Source material:
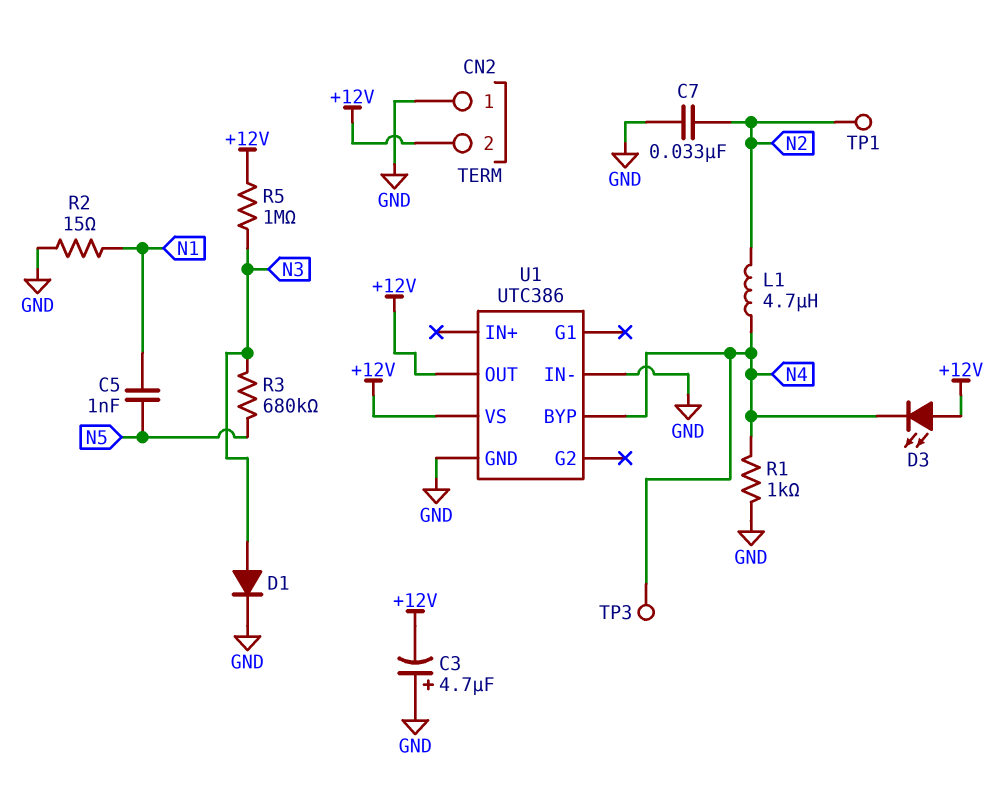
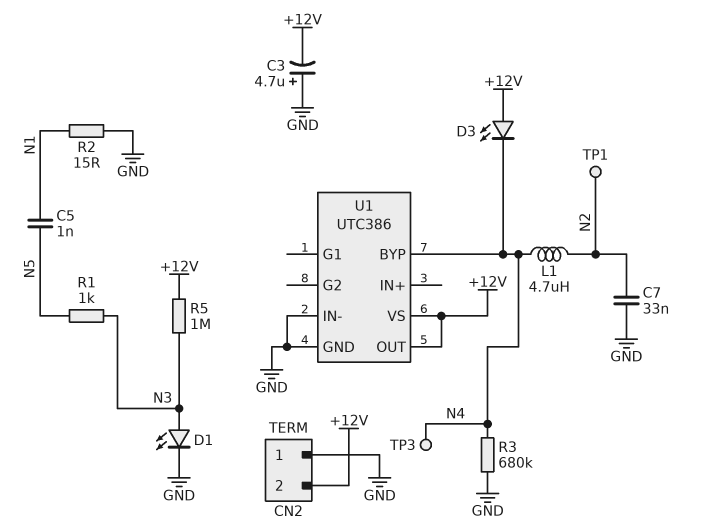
D1: diode (A N3, K GND) -> LED (A N3, K GND)
R1: 1k (GND, N4) -> 1k (N3, N5)
R3: 680k (N3, N5) -> 680k (GND, N4)

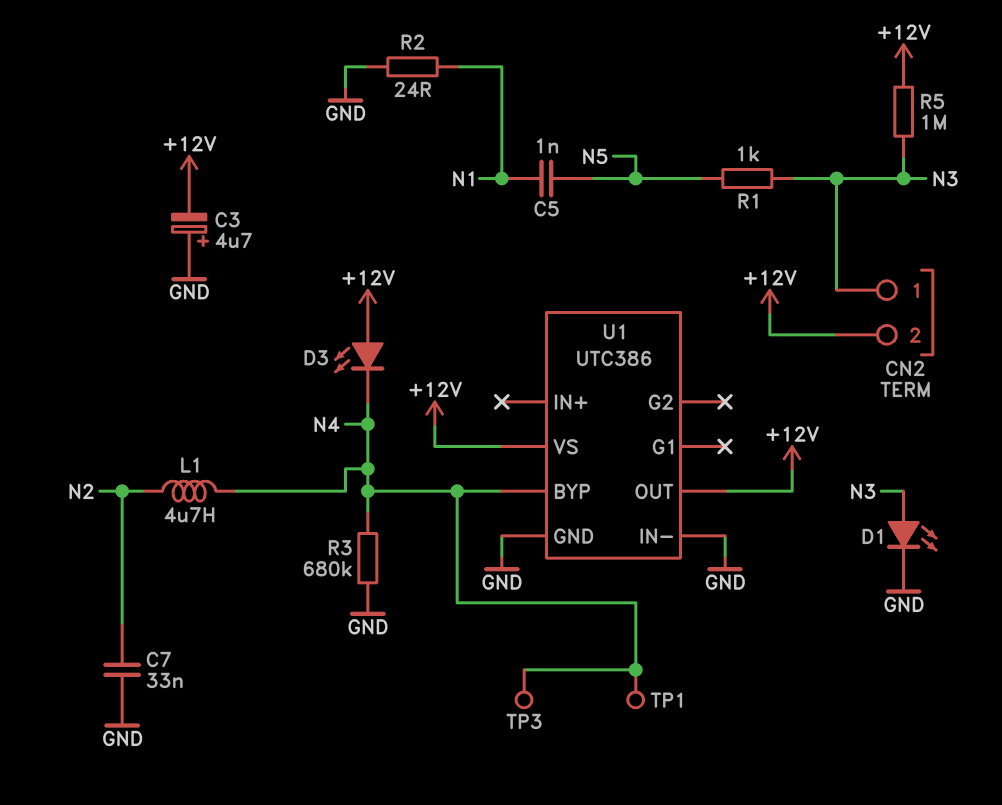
CN2 pin 1: GND -> N3
R2: 15 (GND, N1) -> 24 (GND, N1)
TP1: test point (N2) -> test point (N4)

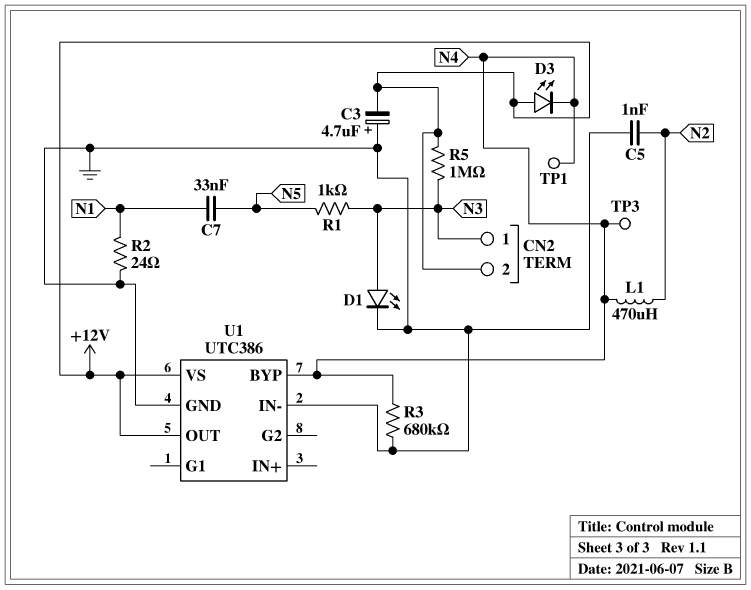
C5: 1nF (N1, N5) -> 1nF (GND, N2)
C7: 33nF (GND, N2) -> 33nF (N1, N5)
L1: 4.7uH (N2, N4) -> 470uH (N2, N4)

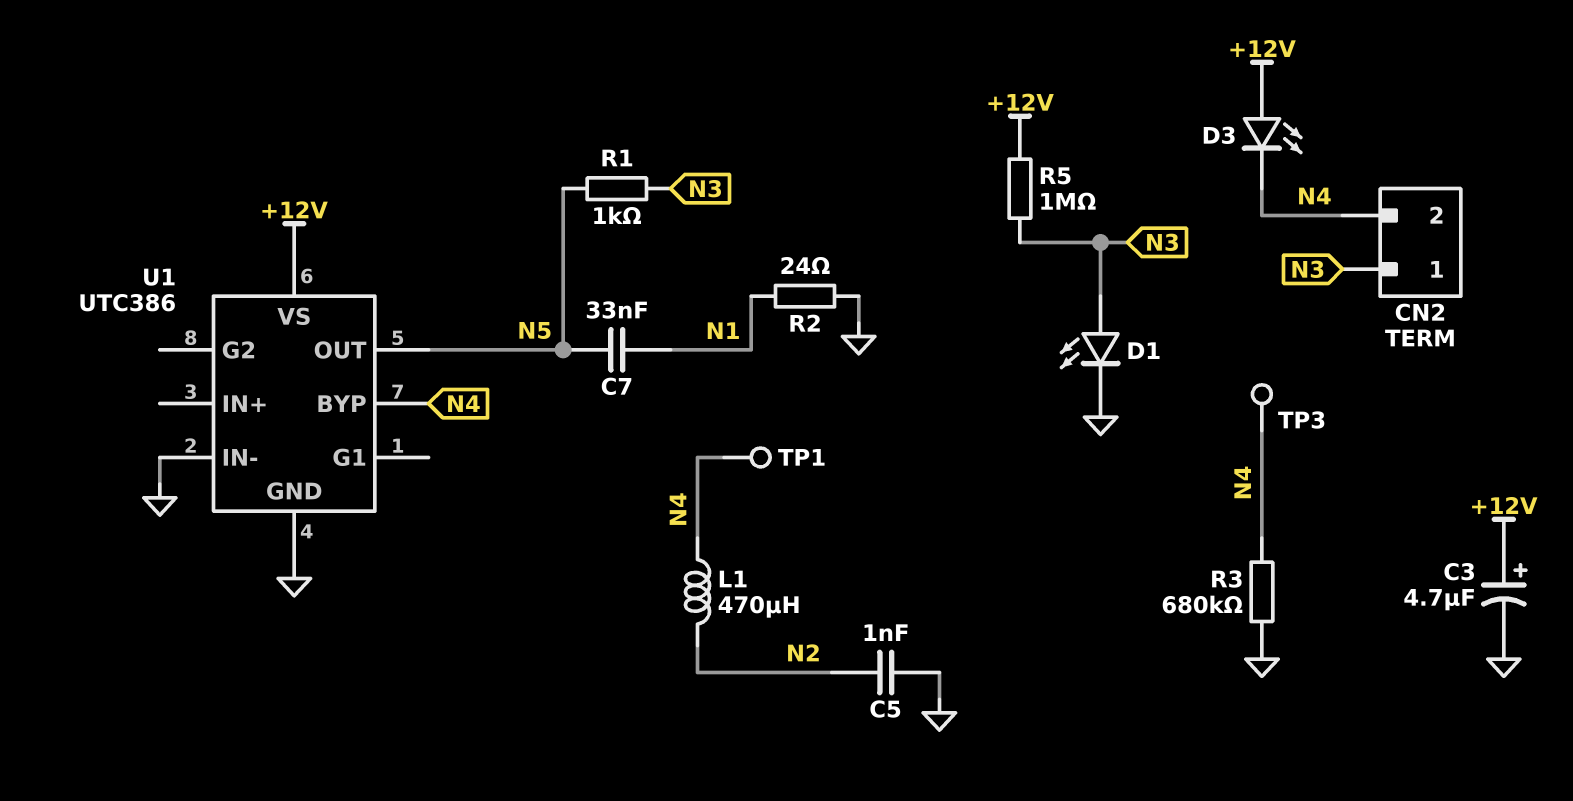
C3: 4.7uF (plus GND, minus +12V) -> 4.7uF (plus +12V, minus GND)
CN2 pin 2: +12V -> N4
U1 pin OUT: +12V -> N5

Problem requirements: Exactly the lines above from the one that contains "R1: 1k (GND, N4) -> 1k (N3, N5)" down to the one that contains "CN2 pin 2: +12V -> N4" are to be output, both ends kept and pictures omitted.

Response area:
R1: 1k (GND, N4) -> 1k (N3, N5)
R3: 680k (N3, N5) -> 680k (GND, N4)

CN2 pin 1: GND -> N3
R2: 15 (GND, N1) -> 24 (GND, N1)
TP1: test point (N2) -> test point (N4)

C5: 1nF (N1, N5) -> 1nF (GND, N2)
C7: 33nF (GND, N2) -> 33nF (N1, N5)
L1: 4.7uH (N2, N4) -> 470uH (N2, N4)

C3: 4.7uF (plus GND, minus +12V) -> 4.7uF (plus +12V, minus GND)
CN2 pin 2: +12V -> N4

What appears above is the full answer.